- _AIM_
Update the material below by replacing each "Chengdu" with "Chongqing" and leaving every other line as it is. Omit the pictures from your answer.

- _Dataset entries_
+++
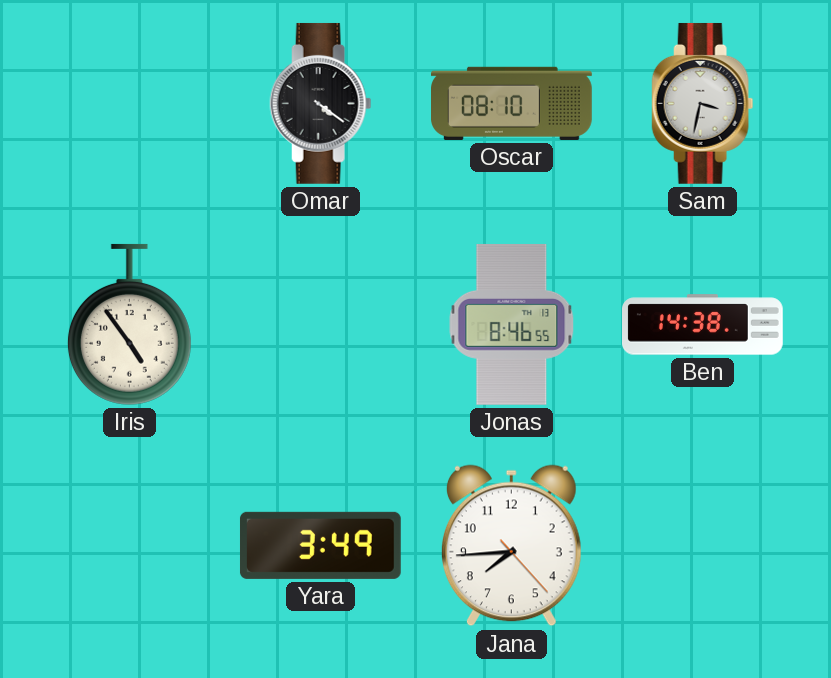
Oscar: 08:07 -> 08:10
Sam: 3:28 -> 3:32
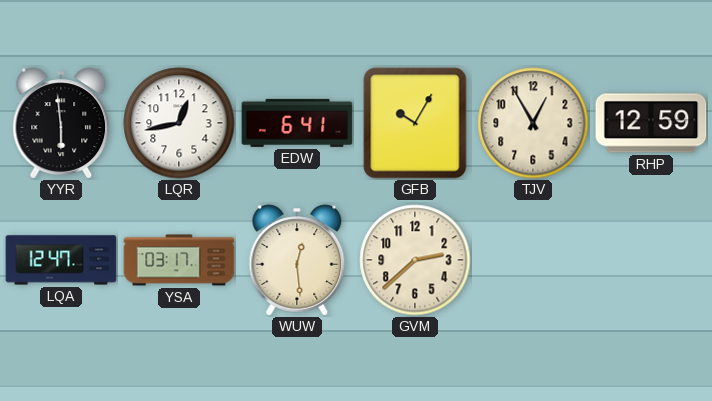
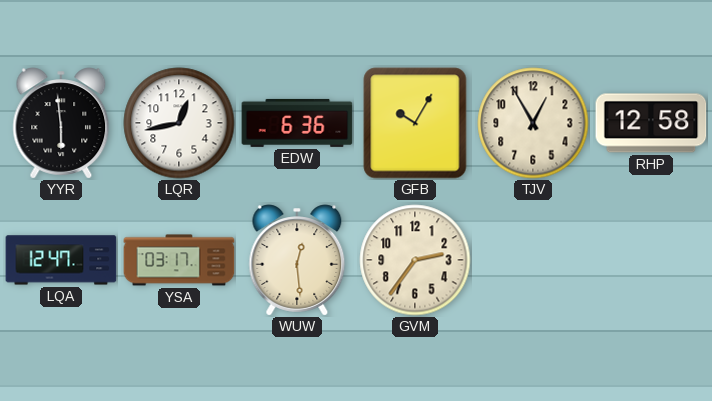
EDW: 6:41 -> 6:36
RHP: 12:59 -> 12:58
GVM: 2:38 -> 2:36
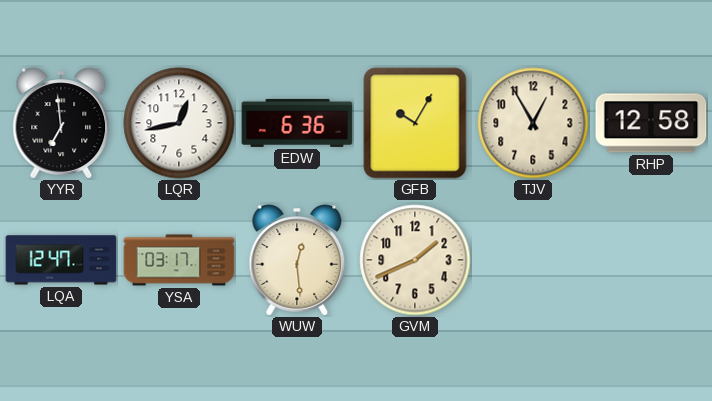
YYR: 5:59 -> 6:59
GVM: 2:36 -> 1:41
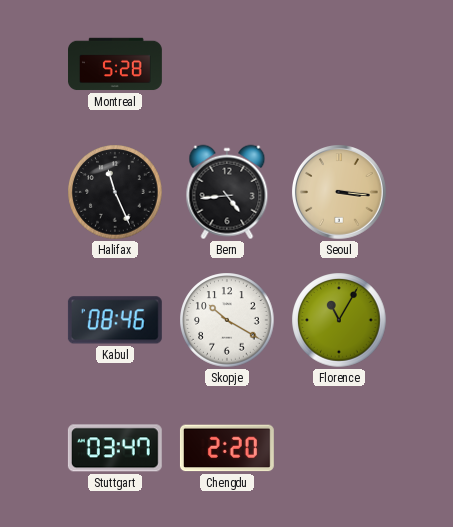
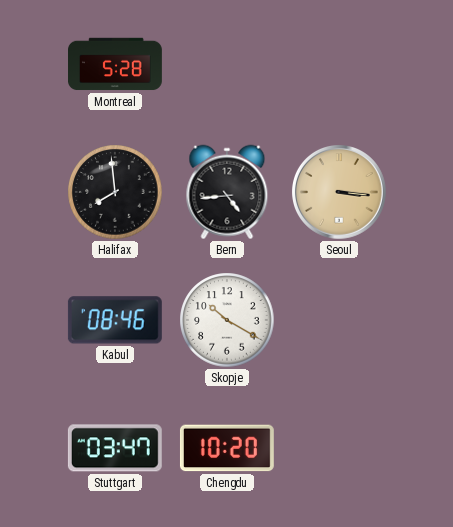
Halifax: 11:26 -> 7:59
Florence: 11:05 -> none
Chengdu: 2:20 -> 10:20
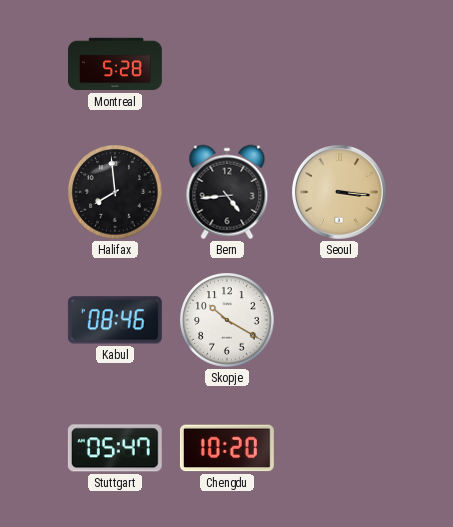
Stuttgart: 03:47 -> 05:47
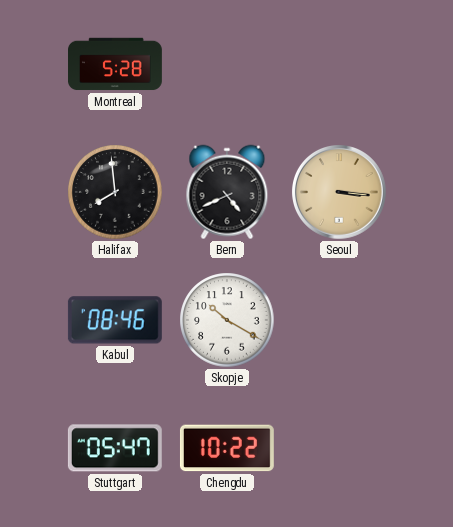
Bern: 4:44 -> 4:41
Chengdu: 10:20 -> 10:22
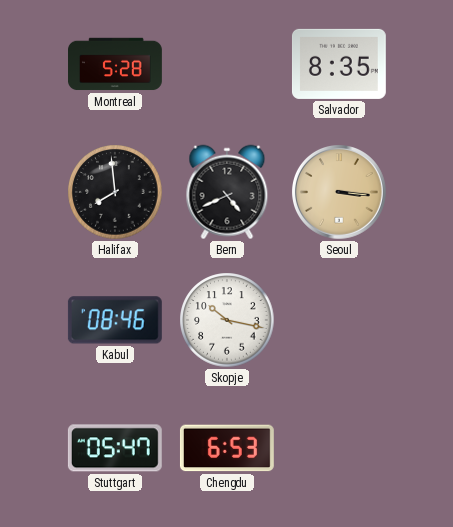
Salvador: none -> 8:35
Skopje: 10:20 -> 10:17
Chengdu: 10:22 -> 6:53
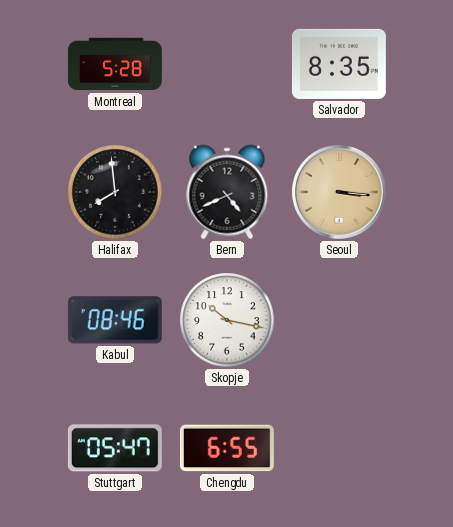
Chengdu: 6:53 -> 6:55
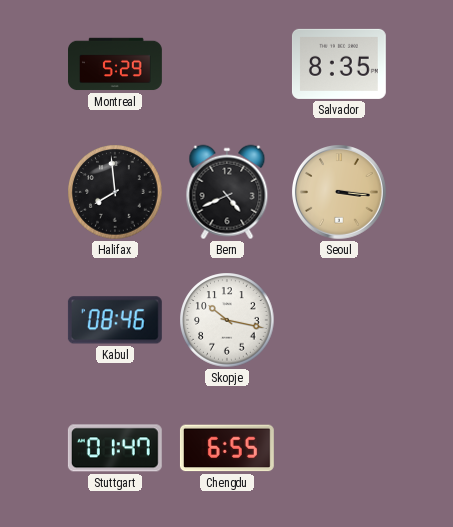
Montreal: 5:28 -> 5:29
Stuttgart: 05:47 -> 01:47
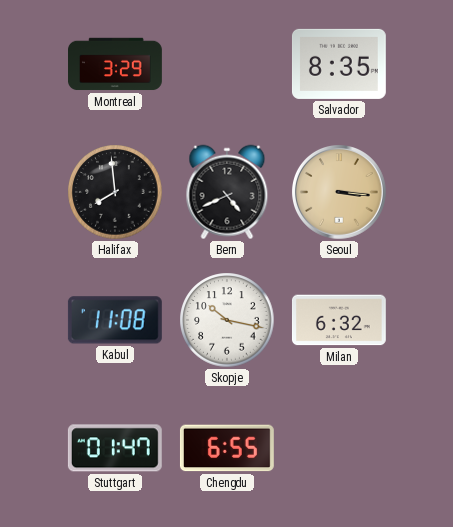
Montreal: 5:29 -> 3:29
Kabul: 08:46 -> 11:08
Milan: none -> 6:32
+++
- _TASK ANSWER_
Oscar: 08:07 -> 08:10
Sam: 3:28 -> 3:32
EDW: 6:41 -> 6:36
RHP: 12:59 -> 12:58
GVM: 2:38 -> 2:36
YYR: 5:59 -> 6:59
GVM: 2:36 -> 1:41
Halifax: 11:26 -> 7:59
Florence: 11:05 -> none
Chongqing: 2:20 -> 10:20
Stuttgart: 03:47 -> 05:47
Bern: 4:44 -> 4:41
Chongqing: 10:20 -> 10:22
Salvador: none -> 8:35
Skopje: 10:20 -> 10:17
Chongqing: 10:22 -> 6:53
Chongqing: 6:53 -> 6:55
Montreal: 5:28 -> 5:29
Stuttgart: 05:47 -> 01:47
Montreal: 5:29 -> 3:29
Kabul: 08:46 -> 11:08
Milan: none -> 6:32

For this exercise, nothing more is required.